Assignment:
Only an exact repetition of the lines from the one that holds "Identify all objects" to the end of the records is wanted.

Aerial scene object inventories
● ● ● ●

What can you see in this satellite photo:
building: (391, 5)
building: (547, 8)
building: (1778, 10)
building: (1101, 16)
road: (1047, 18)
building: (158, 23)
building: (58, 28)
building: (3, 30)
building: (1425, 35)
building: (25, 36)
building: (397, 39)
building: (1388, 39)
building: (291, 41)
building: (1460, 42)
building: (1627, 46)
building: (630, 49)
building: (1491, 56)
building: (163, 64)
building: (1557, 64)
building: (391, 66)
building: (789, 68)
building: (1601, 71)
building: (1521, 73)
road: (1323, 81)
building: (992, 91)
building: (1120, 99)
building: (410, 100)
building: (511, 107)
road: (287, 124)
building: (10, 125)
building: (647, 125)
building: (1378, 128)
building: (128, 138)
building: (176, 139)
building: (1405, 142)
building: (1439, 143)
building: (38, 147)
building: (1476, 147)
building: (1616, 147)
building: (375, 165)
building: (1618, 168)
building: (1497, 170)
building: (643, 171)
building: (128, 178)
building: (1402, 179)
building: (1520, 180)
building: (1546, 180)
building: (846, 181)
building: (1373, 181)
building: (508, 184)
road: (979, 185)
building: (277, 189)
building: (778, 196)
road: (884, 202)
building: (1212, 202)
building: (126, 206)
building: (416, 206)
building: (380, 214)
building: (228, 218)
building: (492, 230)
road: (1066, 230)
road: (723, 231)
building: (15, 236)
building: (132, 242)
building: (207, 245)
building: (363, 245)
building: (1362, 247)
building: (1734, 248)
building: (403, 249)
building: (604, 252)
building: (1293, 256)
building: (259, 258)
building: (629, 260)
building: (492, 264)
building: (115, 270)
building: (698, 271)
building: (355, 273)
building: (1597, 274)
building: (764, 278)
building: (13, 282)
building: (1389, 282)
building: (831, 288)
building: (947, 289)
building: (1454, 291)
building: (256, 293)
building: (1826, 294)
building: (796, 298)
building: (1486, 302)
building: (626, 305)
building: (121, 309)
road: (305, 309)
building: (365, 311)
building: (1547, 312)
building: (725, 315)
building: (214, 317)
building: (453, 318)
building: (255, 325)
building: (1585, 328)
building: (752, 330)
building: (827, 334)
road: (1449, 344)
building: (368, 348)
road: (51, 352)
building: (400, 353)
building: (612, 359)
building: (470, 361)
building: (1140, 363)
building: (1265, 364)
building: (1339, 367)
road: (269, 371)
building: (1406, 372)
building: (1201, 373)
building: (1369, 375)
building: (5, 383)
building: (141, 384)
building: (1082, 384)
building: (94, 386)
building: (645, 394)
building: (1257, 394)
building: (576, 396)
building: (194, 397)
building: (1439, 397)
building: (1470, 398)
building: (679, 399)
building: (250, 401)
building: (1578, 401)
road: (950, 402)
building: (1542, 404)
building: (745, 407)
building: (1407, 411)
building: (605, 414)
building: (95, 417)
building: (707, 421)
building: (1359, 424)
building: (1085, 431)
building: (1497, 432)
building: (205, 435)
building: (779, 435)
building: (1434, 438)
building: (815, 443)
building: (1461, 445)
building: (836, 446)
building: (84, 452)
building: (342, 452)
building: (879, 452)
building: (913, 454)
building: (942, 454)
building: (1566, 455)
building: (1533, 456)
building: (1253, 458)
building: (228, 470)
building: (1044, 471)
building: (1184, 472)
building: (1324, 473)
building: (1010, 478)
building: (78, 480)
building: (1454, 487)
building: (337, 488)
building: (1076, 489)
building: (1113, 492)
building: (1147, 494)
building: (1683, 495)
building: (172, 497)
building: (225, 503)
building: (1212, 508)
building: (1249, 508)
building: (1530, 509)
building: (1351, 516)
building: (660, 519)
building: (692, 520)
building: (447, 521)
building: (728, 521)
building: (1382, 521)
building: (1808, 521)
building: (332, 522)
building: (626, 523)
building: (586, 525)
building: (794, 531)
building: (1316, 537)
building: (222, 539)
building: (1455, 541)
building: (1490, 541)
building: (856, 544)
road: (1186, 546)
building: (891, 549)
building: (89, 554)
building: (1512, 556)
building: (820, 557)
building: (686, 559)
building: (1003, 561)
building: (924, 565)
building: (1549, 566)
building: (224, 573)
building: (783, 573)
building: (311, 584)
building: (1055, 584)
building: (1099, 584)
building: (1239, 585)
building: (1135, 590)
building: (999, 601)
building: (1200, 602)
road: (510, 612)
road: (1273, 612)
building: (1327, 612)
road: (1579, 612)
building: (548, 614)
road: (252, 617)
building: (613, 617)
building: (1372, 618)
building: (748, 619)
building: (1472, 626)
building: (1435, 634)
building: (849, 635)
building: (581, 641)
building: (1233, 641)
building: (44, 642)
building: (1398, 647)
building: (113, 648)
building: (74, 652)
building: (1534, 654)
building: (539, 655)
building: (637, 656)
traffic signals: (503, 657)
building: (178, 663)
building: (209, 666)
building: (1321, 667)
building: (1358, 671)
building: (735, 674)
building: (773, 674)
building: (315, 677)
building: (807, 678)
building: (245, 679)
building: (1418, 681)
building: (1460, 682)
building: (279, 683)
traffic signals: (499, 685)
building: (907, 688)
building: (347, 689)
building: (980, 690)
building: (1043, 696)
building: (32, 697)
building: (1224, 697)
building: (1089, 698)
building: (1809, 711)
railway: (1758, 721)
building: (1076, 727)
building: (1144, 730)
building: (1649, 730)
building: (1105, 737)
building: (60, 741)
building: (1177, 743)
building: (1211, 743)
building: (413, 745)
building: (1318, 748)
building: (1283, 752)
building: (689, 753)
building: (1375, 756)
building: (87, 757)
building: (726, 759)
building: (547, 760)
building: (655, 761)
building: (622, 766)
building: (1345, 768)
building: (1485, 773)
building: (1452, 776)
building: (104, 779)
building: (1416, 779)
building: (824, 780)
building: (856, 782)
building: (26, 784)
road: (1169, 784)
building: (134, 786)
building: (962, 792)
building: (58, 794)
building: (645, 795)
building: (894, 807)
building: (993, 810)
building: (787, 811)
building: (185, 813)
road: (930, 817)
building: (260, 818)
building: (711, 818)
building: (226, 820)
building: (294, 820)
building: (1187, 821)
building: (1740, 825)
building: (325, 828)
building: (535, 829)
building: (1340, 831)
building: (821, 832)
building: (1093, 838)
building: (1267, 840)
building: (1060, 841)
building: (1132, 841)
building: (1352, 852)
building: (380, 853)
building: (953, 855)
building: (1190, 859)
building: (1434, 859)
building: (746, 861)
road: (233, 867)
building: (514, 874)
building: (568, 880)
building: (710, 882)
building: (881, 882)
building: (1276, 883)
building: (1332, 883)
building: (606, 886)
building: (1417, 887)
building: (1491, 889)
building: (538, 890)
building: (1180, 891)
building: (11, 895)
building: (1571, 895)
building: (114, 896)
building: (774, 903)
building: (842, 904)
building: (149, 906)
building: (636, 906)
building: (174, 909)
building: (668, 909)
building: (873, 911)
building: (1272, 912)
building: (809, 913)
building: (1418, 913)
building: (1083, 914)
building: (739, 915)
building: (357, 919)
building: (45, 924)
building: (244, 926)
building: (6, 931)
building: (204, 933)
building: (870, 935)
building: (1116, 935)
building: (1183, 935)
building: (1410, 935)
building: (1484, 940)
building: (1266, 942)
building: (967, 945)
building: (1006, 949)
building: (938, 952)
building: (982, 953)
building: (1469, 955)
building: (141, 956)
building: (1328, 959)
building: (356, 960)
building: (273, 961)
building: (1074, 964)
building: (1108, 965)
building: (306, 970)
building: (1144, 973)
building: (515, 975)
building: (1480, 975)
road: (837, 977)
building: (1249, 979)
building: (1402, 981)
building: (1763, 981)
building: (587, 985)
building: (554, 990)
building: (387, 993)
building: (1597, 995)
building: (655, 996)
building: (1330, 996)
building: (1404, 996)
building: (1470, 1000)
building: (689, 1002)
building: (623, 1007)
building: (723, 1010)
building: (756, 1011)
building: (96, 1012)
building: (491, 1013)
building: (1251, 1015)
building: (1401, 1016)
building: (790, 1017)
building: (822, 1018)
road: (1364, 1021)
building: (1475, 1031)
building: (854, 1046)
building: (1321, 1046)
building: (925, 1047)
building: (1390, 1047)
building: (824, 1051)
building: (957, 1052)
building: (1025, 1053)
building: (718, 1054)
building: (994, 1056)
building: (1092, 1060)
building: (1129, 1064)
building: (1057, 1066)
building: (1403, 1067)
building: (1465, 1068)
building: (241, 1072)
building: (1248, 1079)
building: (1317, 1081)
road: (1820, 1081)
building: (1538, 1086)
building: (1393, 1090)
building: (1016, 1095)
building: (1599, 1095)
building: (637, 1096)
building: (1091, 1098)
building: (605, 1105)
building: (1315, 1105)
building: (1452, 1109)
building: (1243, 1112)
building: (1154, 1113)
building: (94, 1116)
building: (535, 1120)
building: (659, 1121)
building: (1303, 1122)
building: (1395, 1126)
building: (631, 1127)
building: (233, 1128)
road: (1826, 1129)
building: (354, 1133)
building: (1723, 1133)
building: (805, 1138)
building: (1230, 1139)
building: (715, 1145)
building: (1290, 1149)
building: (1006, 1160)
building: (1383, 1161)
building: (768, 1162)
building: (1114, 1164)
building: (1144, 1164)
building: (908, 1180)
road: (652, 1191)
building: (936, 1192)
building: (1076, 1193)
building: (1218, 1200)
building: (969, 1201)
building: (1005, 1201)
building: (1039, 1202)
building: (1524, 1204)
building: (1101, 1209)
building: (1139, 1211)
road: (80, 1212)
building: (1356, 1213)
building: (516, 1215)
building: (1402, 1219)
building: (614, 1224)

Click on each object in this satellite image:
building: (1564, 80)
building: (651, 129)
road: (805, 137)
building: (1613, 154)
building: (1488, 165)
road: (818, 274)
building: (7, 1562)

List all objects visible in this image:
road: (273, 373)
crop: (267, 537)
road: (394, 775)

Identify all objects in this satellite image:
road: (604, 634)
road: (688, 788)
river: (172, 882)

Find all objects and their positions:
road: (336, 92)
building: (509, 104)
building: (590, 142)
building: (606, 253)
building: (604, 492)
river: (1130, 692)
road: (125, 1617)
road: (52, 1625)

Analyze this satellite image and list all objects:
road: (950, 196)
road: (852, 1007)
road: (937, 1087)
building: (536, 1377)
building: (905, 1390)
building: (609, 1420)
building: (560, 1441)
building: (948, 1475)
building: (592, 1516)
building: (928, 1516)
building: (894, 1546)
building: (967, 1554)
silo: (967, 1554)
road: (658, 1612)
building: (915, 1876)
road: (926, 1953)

● ● ● ●

Task response:
Identify all objects in this satellite image:
road: (604, 634)
road: (688, 788)
river: (172, 882)

Find all objects and their positions:
road: (336, 92)
building: (509, 104)
building: (590, 142)
building: (606, 253)
building: (604, 492)
river: (1130, 692)
road: (125, 1617)
road: (52, 1625)

Analyze this satellite image and list all objects:
road: (950, 196)
road: (852, 1007)
road: (937, 1087)
building: (536, 1377)
building: (905, 1390)
building: (609, 1420)
building: (560, 1441)
building: (948, 1475)
building: (592, 1516)
building: (928, 1516)
building: (894, 1546)
building: (967, 1554)
silo: (967, 1554)
road: (658, 1612)
building: (915, 1876)
road: (926, 1953)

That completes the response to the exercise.